[INFORMATION SHOWN]:
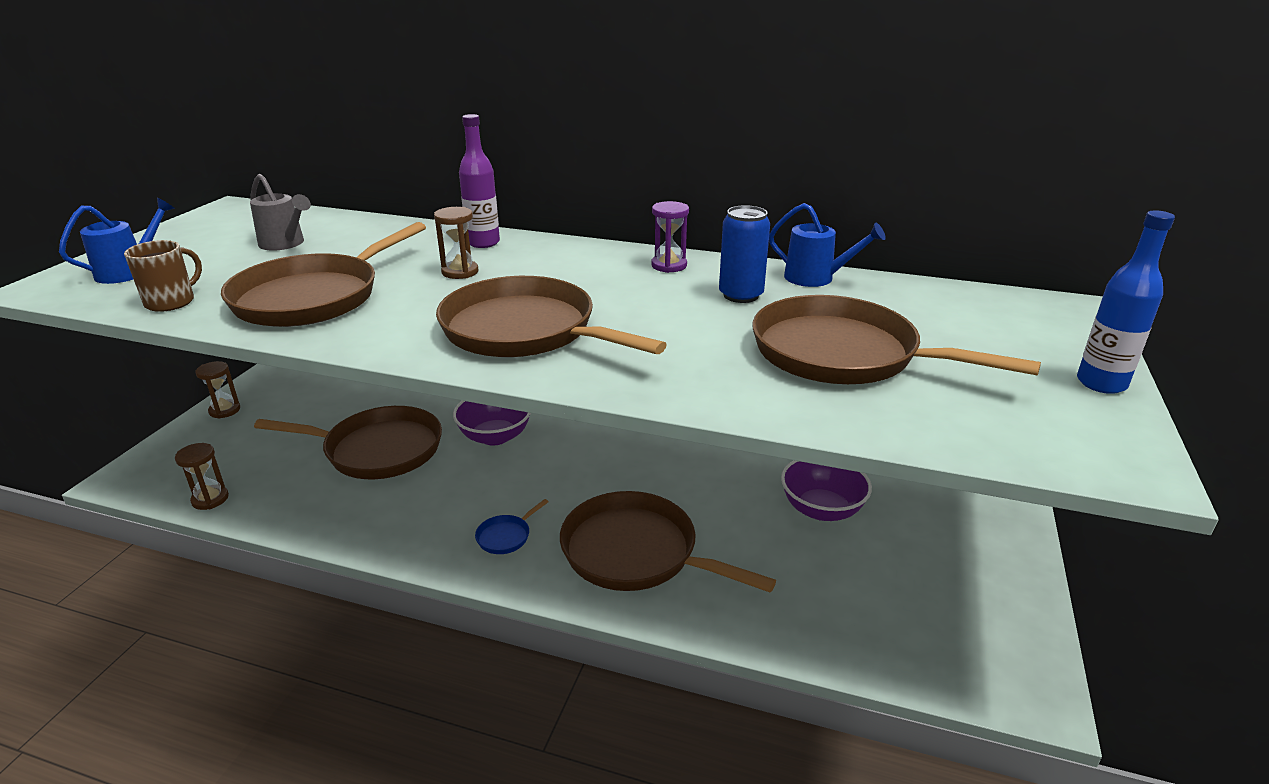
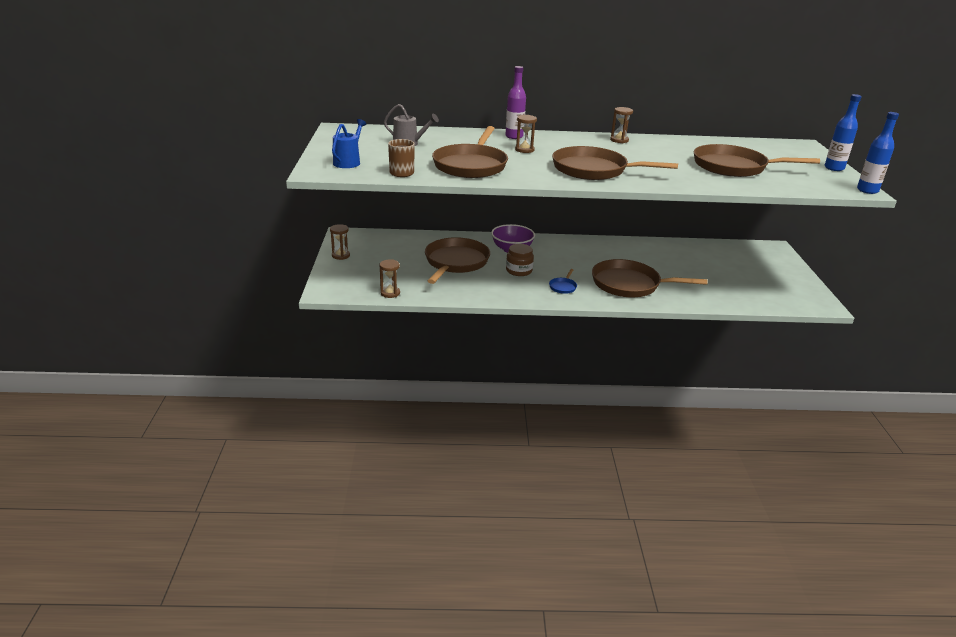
camera: 20 degrees left, 0 degrees up
brown pan [254,406,442,479] -> brown pan turned 60 degrees counterclockwise [425,237,490,284]
purple hourglass [651,201,689,273] -> brown hourglass [610,107,633,143]
blue can [719,205,770,303] -> none
blue watering can [769,203,886,287] -> none
purple bowl [781,460,872,521] -> none
none -> brown jar [506,244,534,276]
none -> blue bottle [857,112,899,194]

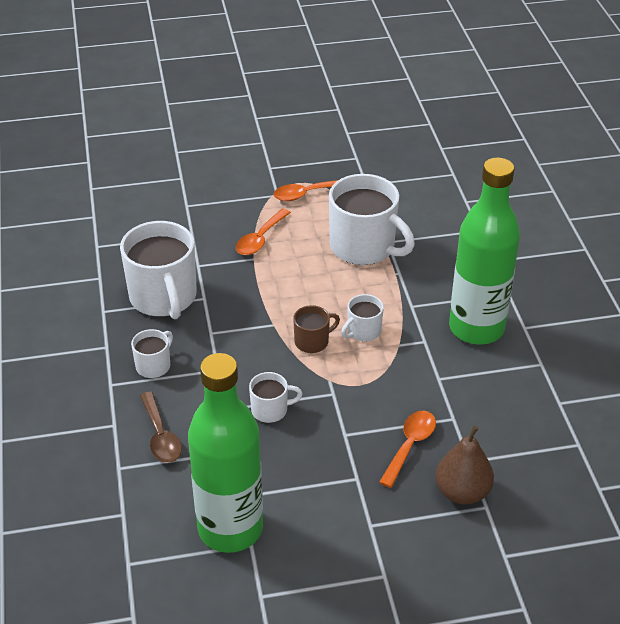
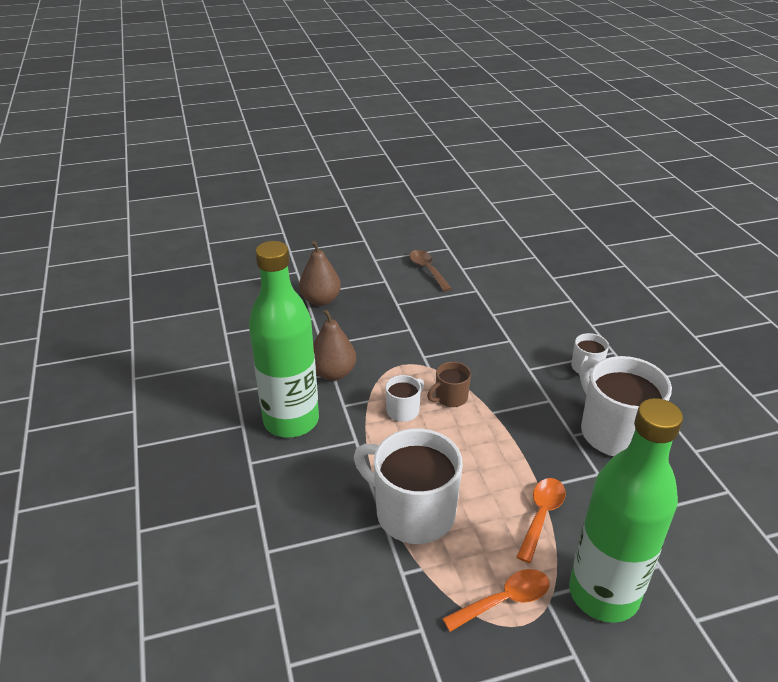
camera: 175 degrees right, 5 degrees down
brown spoon [140,392,182,463] -> brown spoon moved to [409,250,452,292]
green bottle [188,353,263,553] -> green bottle moved to [569,398,683,623]
white mug [249,372,303,423] -> none
orange spoon [379,410,436,488] -> none
none -> brown pear [313,309,356,381]

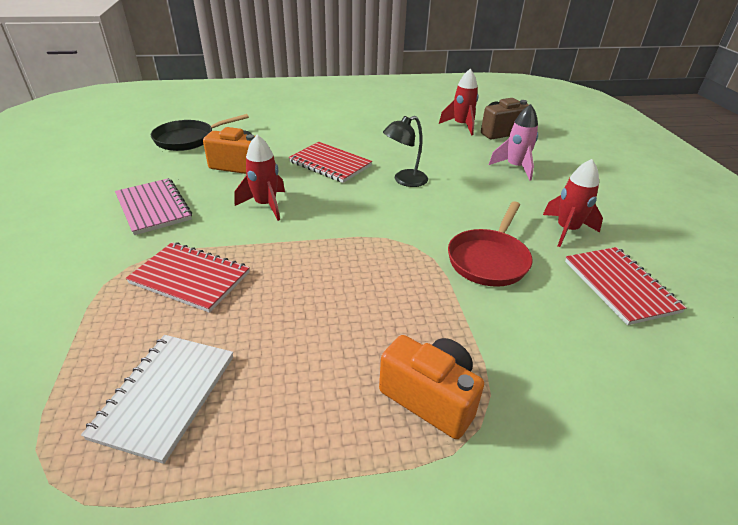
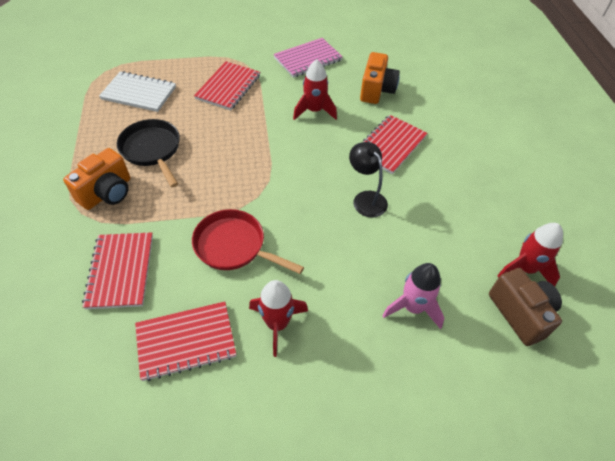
camera: 90 degrees right, 15 degrees up
black pan [151,114,249,151] -> black pan moved to [117,119,180,187]
none -> red notebook [82,232,153,309]

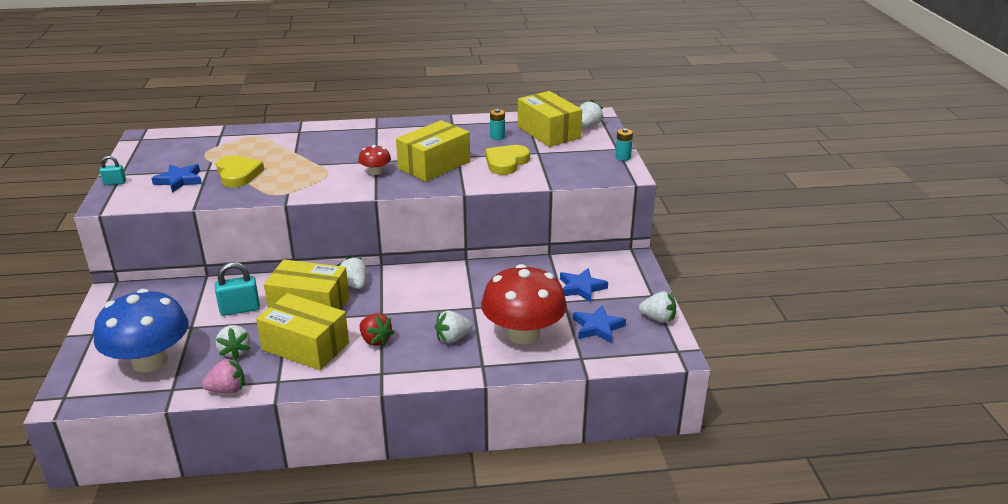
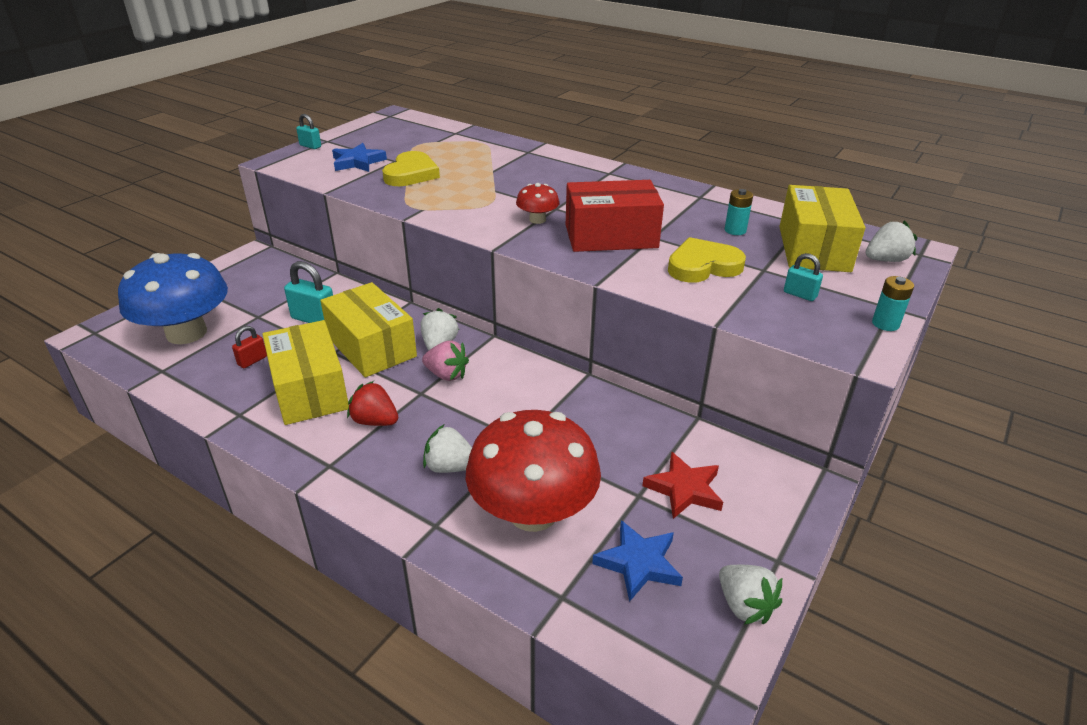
camera: 40 degrees right, 5 degrees up
pink strawberry [202,357,245,393] -> pink strawberry moved to [422,341,469,381]
white strawberry [216,325,251,360] -> red padlock [232,326,267,368]
red strawberry [360,313,395,346] -> red strawberry turned 120 degrees clockwise [347,381,398,426]
yellow box [396,120,470,182] -> red box [566,180,664,252]
blue star [560,268,608,302] -> red star [642,452,723,519]
none -> turquoise padlock [784,253,823,301]

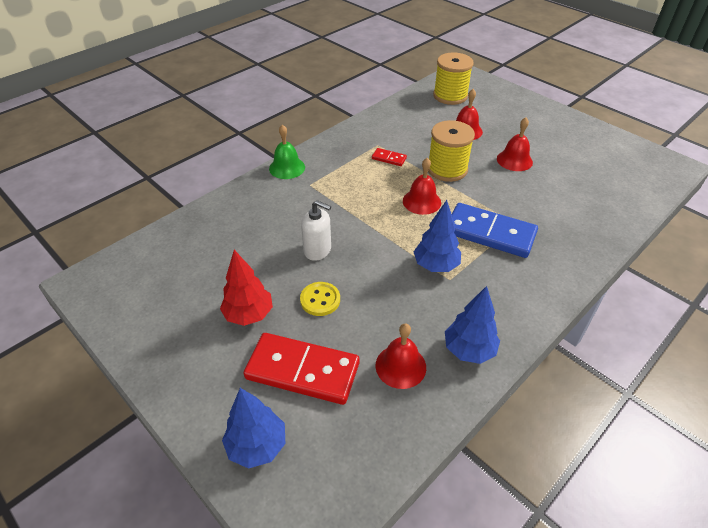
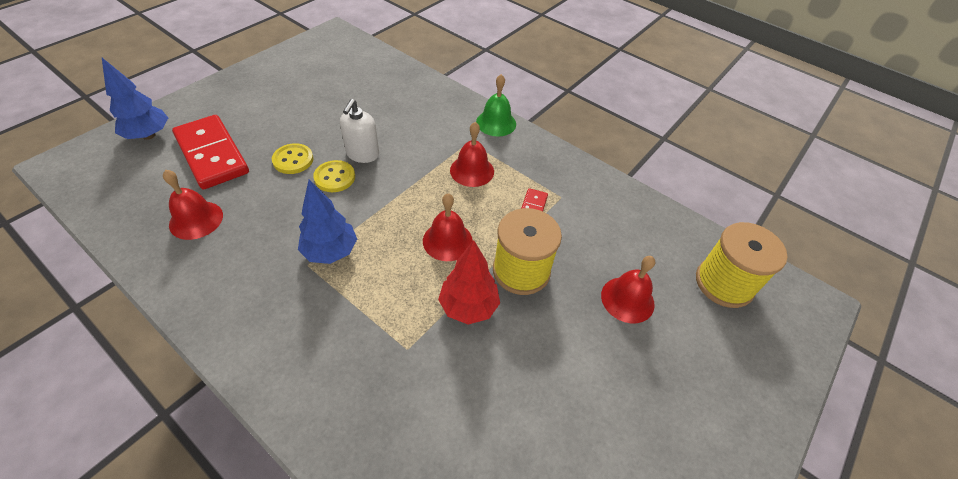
camera: 80 degrees right, 5 degrees up
red tree [220,250,273,326] -> red tree moved to [438,240,500,324]
red domino [243,333,360,405] -> red domino turned 45 degrees counterclockwise [172,115,249,189]
blue tree [445,286,500,364] -> none
blue domino [452,203,538,258] -> none
red bell [497,117,533,171] -> red bell moved to [450,122,494,187]
none -> yellow button [313,160,355,192]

[WHAT YOU NEED TO DO]: Print exactly, with no pictures, the lines above from the one that holds "blue can [719,205,770,303] -> none" through the one that holds "brown spoon [140,392,182,463]", both of them included.

[SOLUTION TO THIS EXERCISE]:
blue can [719,205,770,303] -> none
blue watering can [769,203,886,287] -> none
purple bowl [781,460,872,521] -> none
none -> brown jar [506,244,534,276]
none -> blue bottle [857,112,899,194]

camera: 175 degrees right, 5 degrees down
brown spoon [140,392,182,463] -> brown spoon moved to [409,250,452,292]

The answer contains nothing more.